• _EXERCISE OBJECTIVE_:
Copy exactly the lines of the data below that run from the line holding "camera: 25 degrees left, 10 degrees up" through the line holding "(371, 402) = (281, 230): yellow", both ends included.

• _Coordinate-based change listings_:
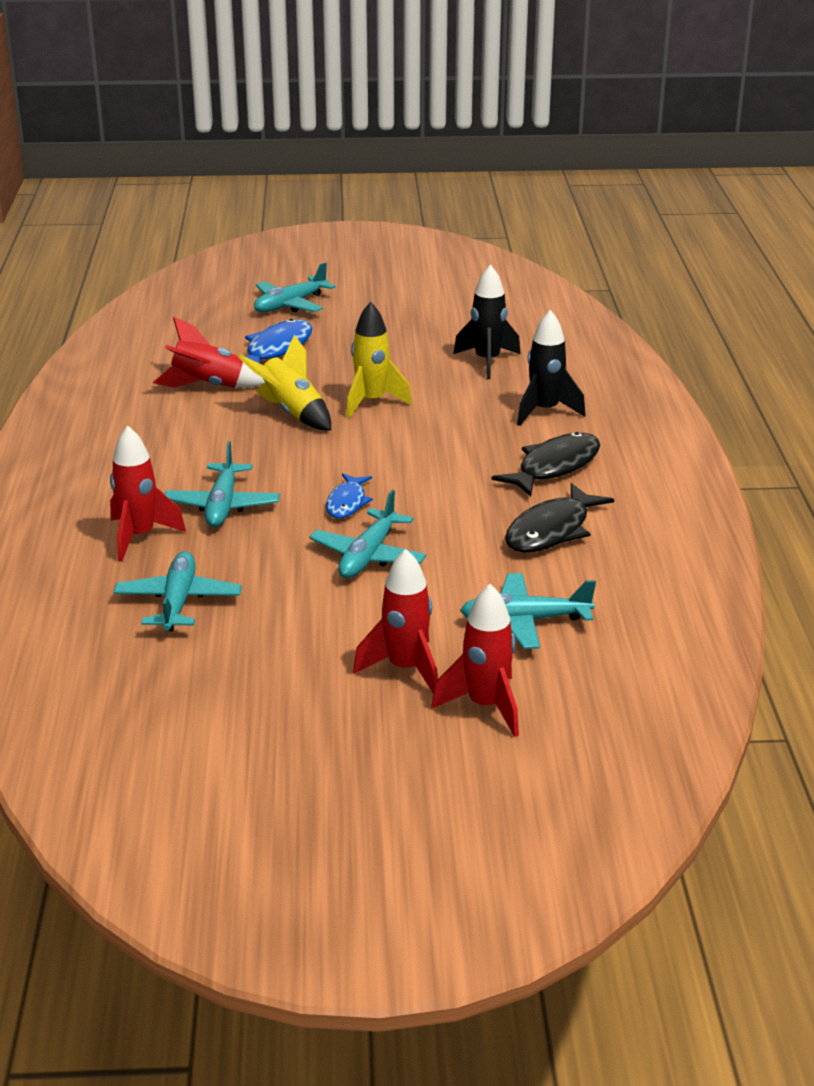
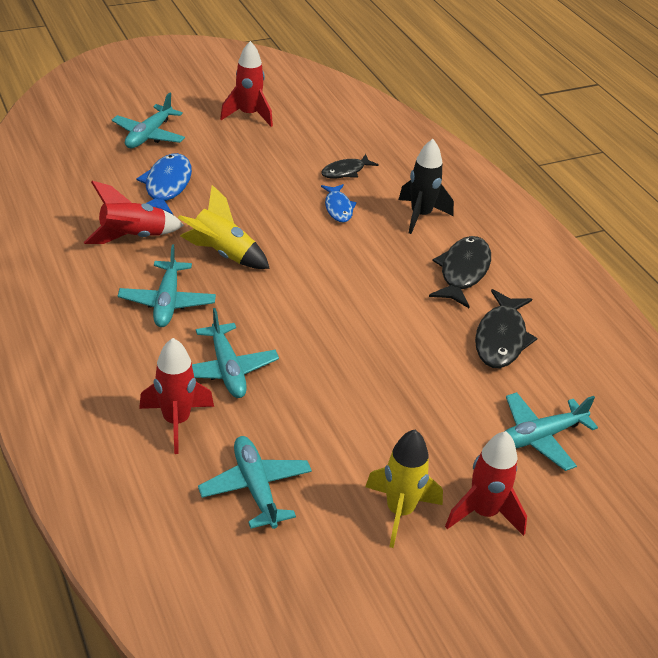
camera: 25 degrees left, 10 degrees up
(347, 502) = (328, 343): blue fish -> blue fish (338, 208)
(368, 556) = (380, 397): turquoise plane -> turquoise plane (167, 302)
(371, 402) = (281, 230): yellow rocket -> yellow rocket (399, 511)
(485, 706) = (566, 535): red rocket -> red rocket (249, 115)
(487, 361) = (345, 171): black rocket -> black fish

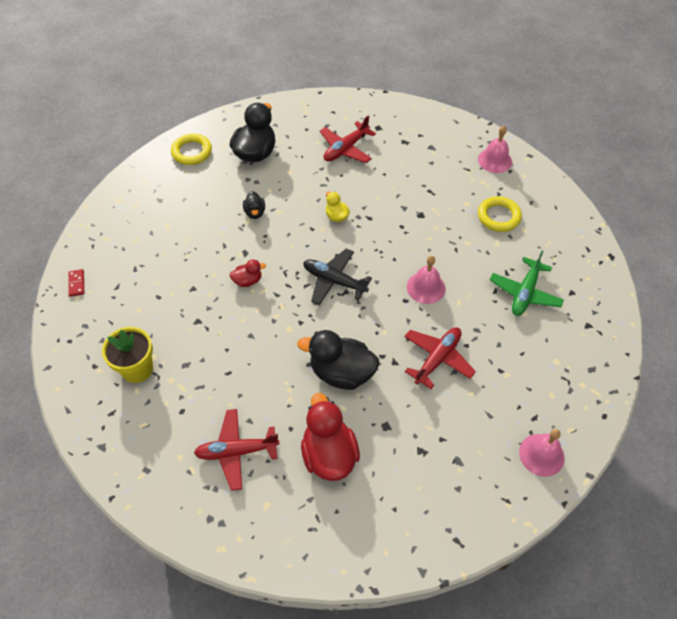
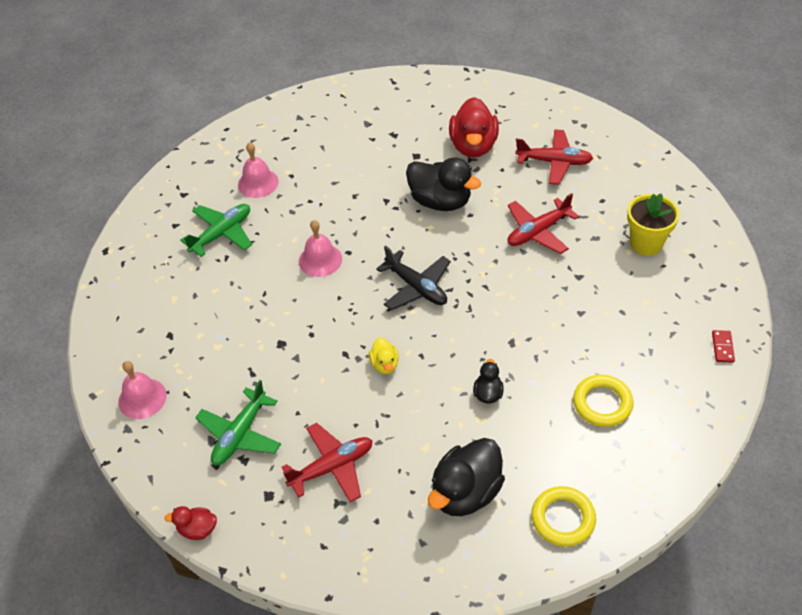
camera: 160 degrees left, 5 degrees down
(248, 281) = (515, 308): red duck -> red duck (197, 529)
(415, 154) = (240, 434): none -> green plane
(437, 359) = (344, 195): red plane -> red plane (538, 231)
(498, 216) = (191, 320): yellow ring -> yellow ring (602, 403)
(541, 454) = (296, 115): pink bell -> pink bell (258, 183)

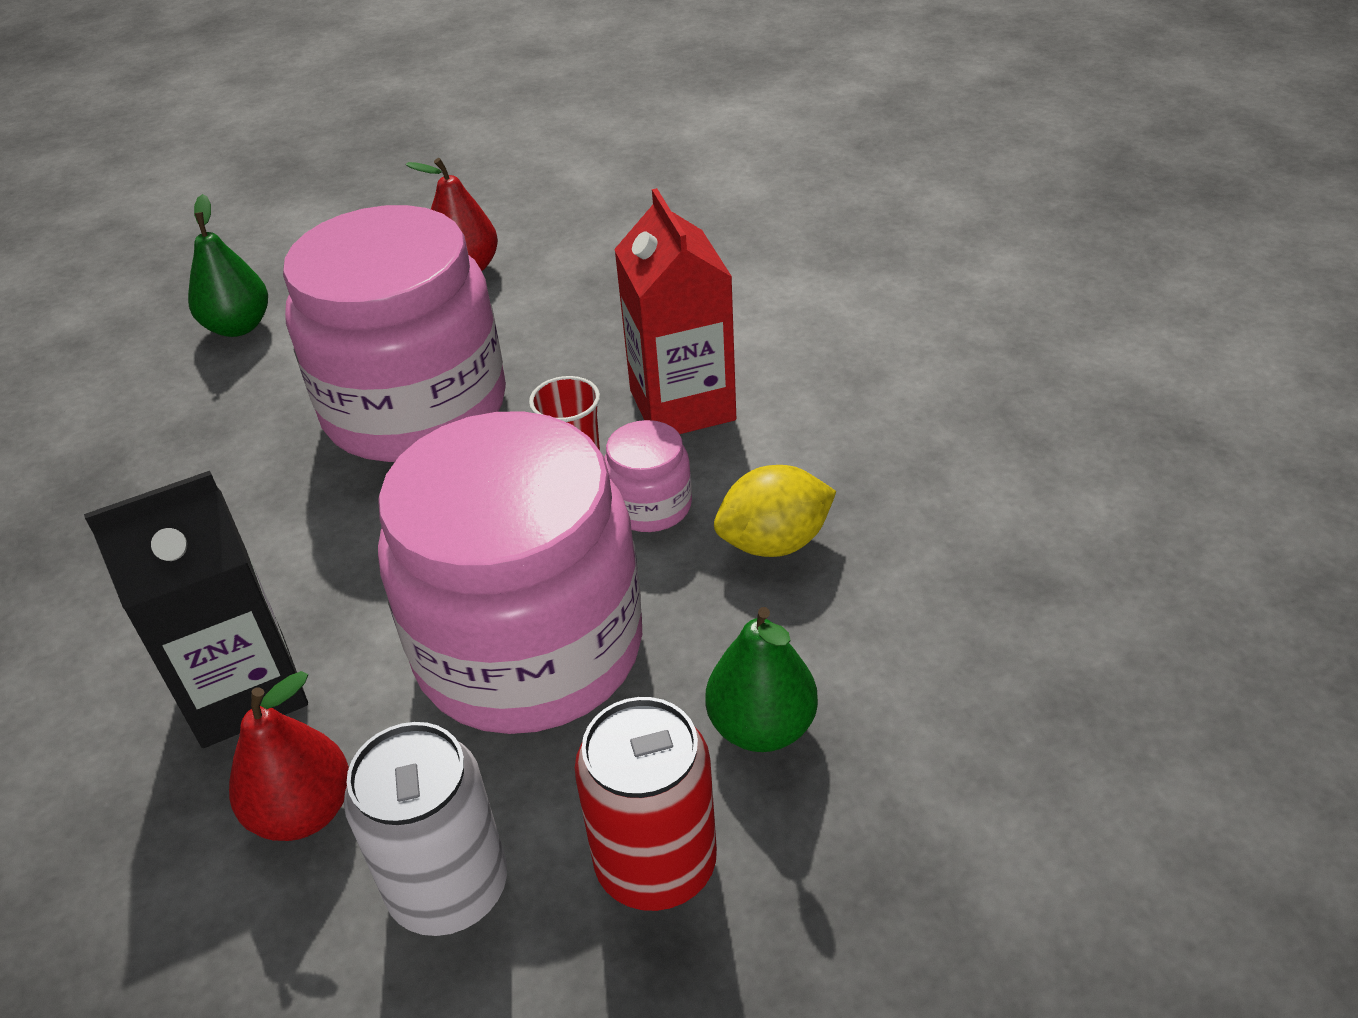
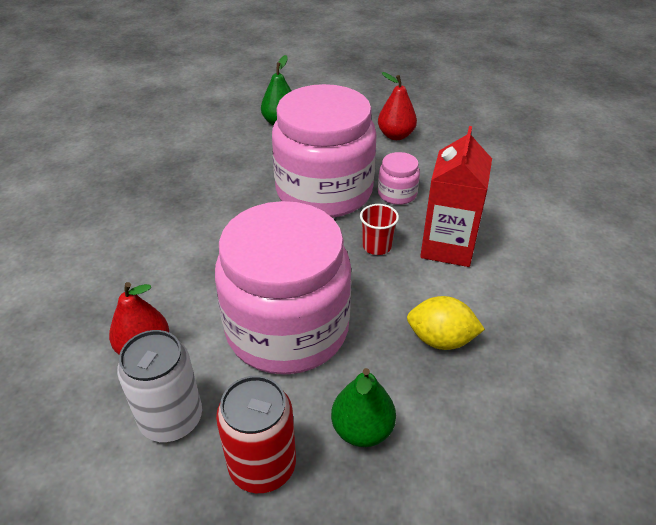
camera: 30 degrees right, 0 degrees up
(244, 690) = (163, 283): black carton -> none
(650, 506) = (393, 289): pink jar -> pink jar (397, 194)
* * *
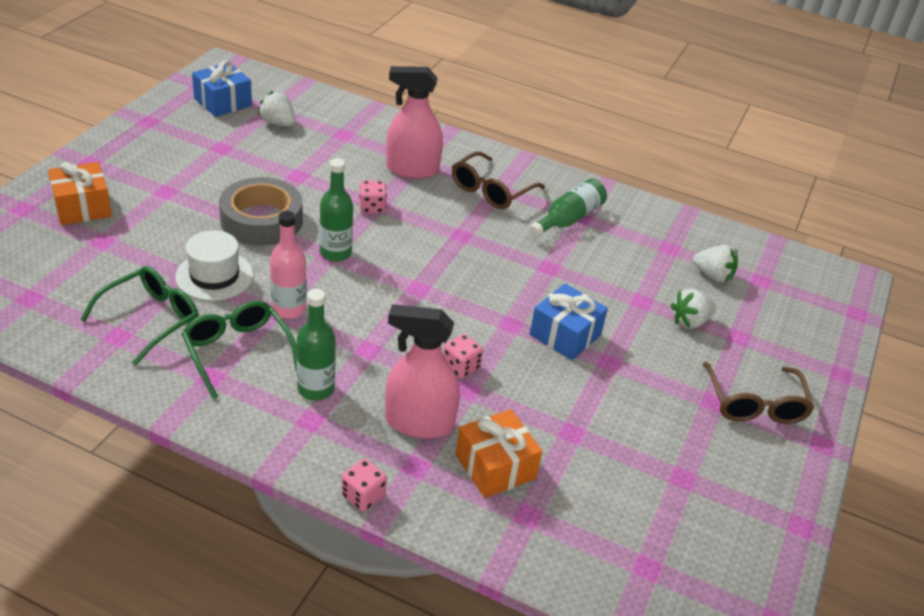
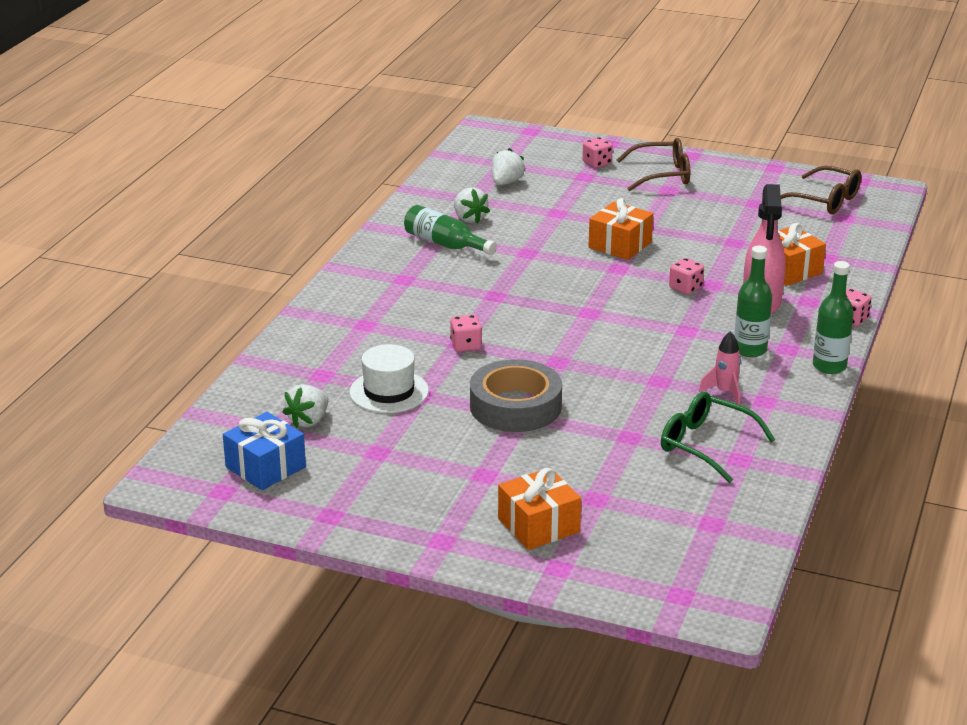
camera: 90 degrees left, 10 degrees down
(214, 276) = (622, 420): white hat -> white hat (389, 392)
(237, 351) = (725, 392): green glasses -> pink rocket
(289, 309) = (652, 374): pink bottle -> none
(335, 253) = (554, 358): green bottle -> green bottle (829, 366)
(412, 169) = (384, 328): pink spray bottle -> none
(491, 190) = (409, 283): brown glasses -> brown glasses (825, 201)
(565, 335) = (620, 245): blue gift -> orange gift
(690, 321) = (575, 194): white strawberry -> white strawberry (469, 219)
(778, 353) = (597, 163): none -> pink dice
...
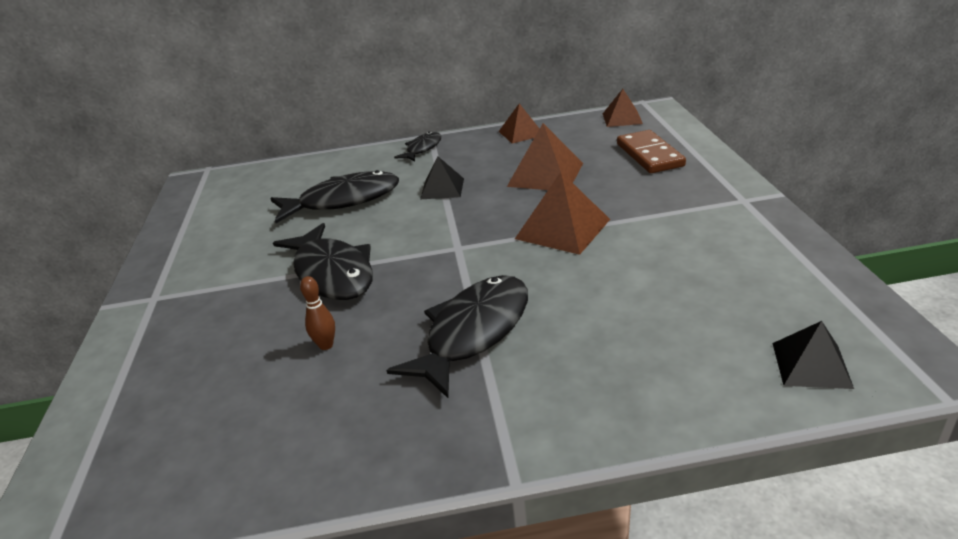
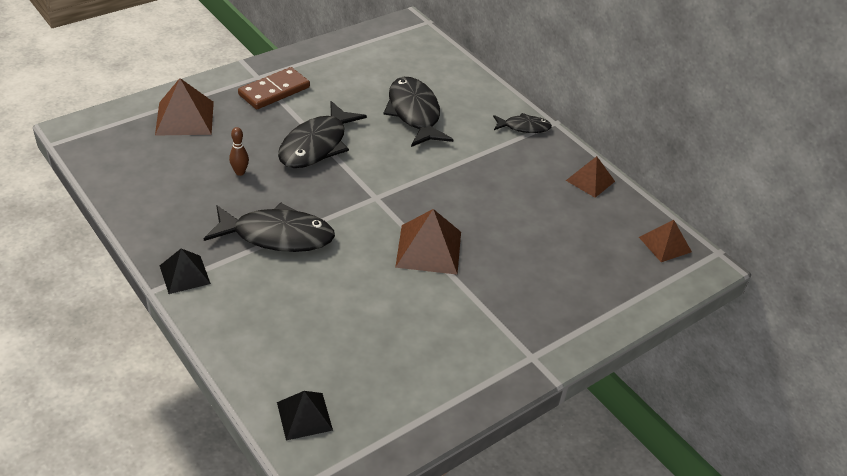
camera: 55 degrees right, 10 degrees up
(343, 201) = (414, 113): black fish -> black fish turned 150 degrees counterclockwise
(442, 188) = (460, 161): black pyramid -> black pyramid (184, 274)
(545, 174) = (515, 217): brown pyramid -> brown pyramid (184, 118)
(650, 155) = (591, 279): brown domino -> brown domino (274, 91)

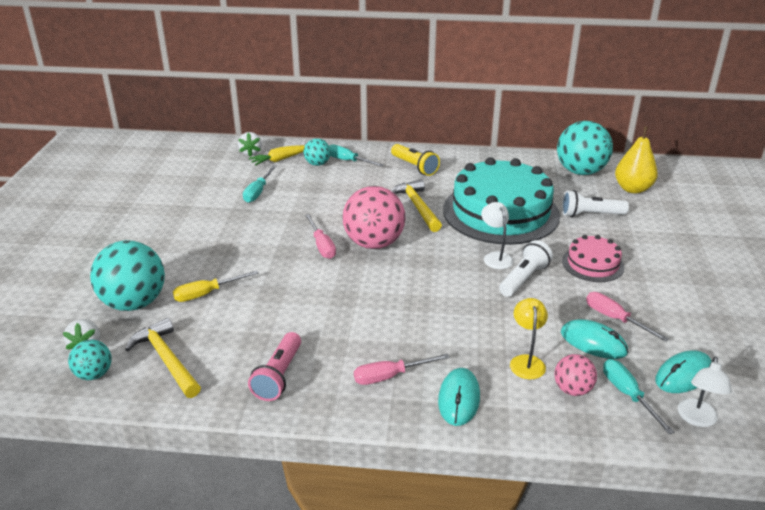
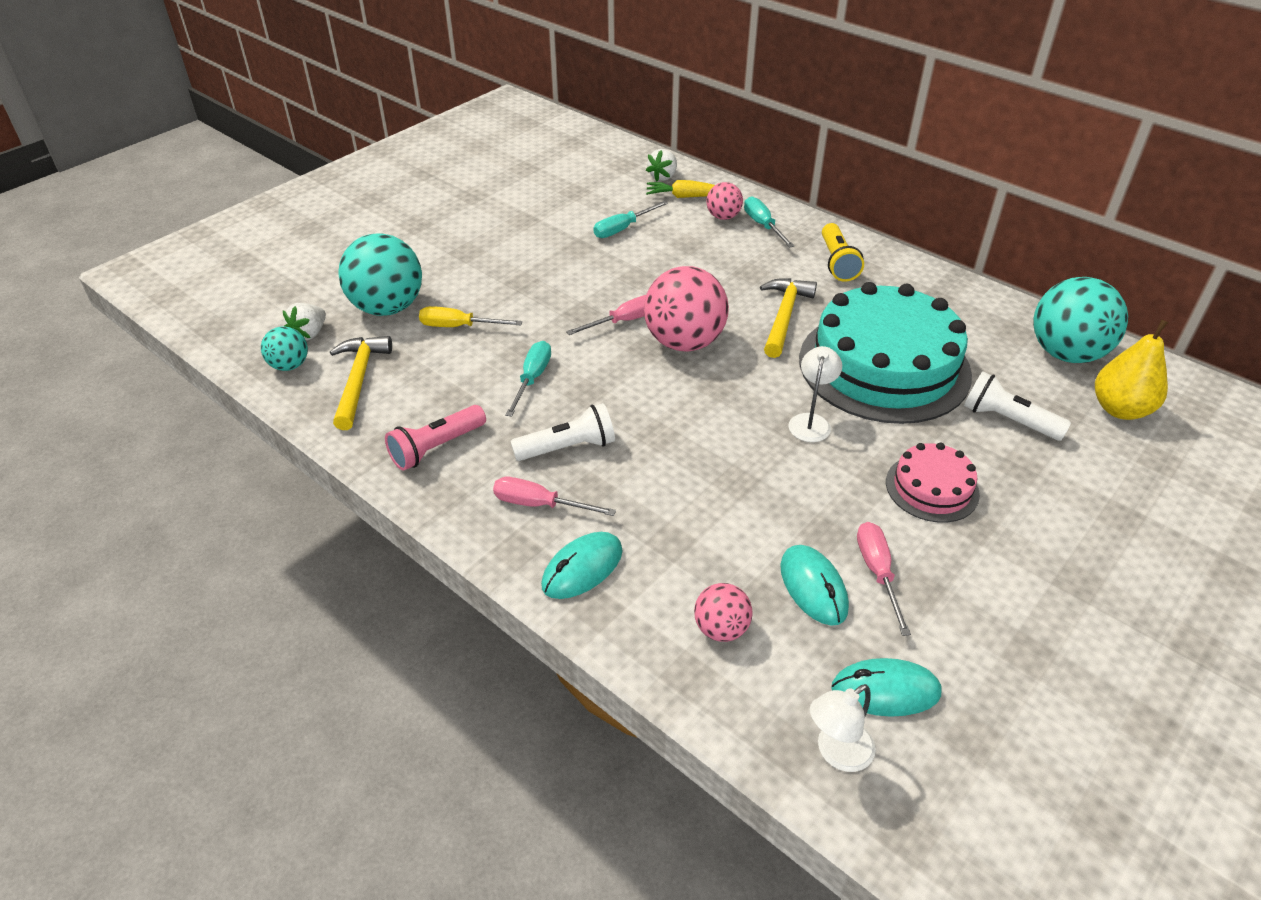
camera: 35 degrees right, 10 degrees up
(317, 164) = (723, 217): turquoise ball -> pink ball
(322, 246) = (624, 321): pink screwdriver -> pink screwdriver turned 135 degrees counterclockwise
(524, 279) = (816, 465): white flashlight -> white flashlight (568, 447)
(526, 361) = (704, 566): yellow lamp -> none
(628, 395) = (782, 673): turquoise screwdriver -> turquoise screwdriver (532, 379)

• _FINISHED TASK_:
camera: 25 degrees left, 10 degrees up
(347, 502) = (328, 343): blue fish -> blue fish (338, 208)
(368, 556) = (380, 397): turquoise plane -> turquoise plane (167, 302)
(371, 402) = (281, 230): yellow rocket -> yellow rocket (399, 511)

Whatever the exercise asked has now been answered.